= Exercise description =
All records should be written out again exactly.

[Change detection outputs]
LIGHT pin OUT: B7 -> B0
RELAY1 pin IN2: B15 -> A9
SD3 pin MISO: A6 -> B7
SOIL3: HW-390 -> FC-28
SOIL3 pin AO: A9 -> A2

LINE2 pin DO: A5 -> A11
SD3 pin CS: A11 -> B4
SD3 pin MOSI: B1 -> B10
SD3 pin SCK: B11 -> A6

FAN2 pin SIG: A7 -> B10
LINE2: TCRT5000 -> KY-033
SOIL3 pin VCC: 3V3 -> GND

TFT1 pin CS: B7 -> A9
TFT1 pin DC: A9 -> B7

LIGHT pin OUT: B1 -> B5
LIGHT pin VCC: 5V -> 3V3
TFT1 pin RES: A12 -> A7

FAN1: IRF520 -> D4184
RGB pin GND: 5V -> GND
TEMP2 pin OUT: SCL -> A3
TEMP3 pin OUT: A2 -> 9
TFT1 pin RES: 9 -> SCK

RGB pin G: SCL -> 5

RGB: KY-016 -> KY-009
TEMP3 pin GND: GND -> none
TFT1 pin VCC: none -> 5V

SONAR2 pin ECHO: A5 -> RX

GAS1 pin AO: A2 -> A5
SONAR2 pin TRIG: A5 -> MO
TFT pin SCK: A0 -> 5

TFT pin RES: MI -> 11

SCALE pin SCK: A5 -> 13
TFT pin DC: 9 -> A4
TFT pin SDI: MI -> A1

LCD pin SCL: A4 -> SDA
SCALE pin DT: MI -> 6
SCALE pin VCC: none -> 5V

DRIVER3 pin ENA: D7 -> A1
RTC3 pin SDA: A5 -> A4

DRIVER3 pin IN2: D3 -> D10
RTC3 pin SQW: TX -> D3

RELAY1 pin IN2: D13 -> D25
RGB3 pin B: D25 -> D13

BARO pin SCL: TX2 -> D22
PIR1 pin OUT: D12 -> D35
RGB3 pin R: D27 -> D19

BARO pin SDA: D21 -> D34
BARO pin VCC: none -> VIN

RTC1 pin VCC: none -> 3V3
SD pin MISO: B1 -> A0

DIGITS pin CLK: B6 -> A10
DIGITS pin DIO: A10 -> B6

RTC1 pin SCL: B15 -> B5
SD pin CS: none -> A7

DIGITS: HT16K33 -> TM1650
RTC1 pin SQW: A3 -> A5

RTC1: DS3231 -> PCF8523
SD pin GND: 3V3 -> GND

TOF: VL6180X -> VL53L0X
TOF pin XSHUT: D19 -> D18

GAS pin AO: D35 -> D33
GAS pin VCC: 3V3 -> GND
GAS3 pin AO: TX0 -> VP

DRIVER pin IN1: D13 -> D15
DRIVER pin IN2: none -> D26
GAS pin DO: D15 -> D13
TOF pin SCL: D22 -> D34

= Task answer =
LIGHT pin OUT: B7 -> B0
RELAY1 pin IN2: B15 -> A9
SD3 pin MISO: A6 -> B7
SOIL3: HW-390 -> FC-28
SOIL3 pin AO: A9 -> A2

LINE2 pin DO: A5 -> A11
SD3 pin CS: A11 -> B4
SD3 pin MOSI: B1 -> B10
SD3 pin SCK: B11 -> A6

FAN2 pin SIG: A7 -> B10
LINE2: TCRT5000 -> KY-033
SOIL3 pin VCC: 3V3 -> GND

TFT1 pin CS: B7 -> A9
TFT1 pin DC: A9 -> B7

LIGHT pin OUT: B1 -> B5
LIGHT pin VCC: 5V -> 3V3
TFT1 pin RES: A12 -> A7

FAN1: IRF520 -> D4184
RGB pin GND: 5V -> GND
TEMP2 pin OUT: SCL -> A3
TEMP3 pin OUT: A2 -> 9
TFT1 pin RES: 9 -> SCK

RGB pin G: SCL -> 5

RGB: KY-016 -> KY-009
TEMP3 pin GND: GND -> none
TFT1 pin VCC: none -> 5V

SONAR2 pin ECHO: A5 -> RX

GAS1 pin AO: A2 -> A5
SONAR2 pin TRIG: A5 -> MO
TFT pin SCK: A0 -> 5

TFT pin RES: MI -> 11

SCALE pin SCK: A5 -> 13
TFT pin DC: 9 -> A4
TFT pin SDI: MI -> A1

LCD pin SCL: A4 -> SDA
SCALE pin DT: MI -> 6
SCALE pin VCC: none -> 5V

DRIVER3 pin ENA: D7 -> A1
RTC3 pin SDA: A5 -> A4

DRIVER3 pin IN2: D3 -> D10
RTC3 pin SQW: TX -> D3

RELAY1 pin IN2: D13 -> D25
RGB3 pin B: D25 -> D13

BARO pin SCL: TX2 -> D22
PIR1 pin OUT: D12 -> D35
RGB3 pin R: D27 -> D19

BARO pin SDA: D21 -> D34
BARO pin VCC: none -> VIN

RTC1 pin VCC: none -> 3V3
SD pin MISO: B1 -> A0

DIGITS pin CLK: B6 -> A10
DIGITS pin DIO: A10 -> B6

RTC1 pin SCL: B15 -> B5
SD pin CS: none -> A7

DIGITS: HT16K33 -> TM1650
RTC1 pin SQW: A3 -> A5

RTC1: DS3231 -> PCF8523
SD pin GND: 3V3 -> GND

TOF: VL6180X -> VL53L0X
TOF pin XSHUT: D19 -> D18

GAS pin AO: D35 -> D33
GAS pin VCC: 3V3 -> GND
GAS3 pin AO: TX0 -> VP

DRIVER pin IN1: D13 -> D15
DRIVER pin IN2: none -> D26
GAS pin DO: D15 -> D13
TOF pin SCL: D22 -> D34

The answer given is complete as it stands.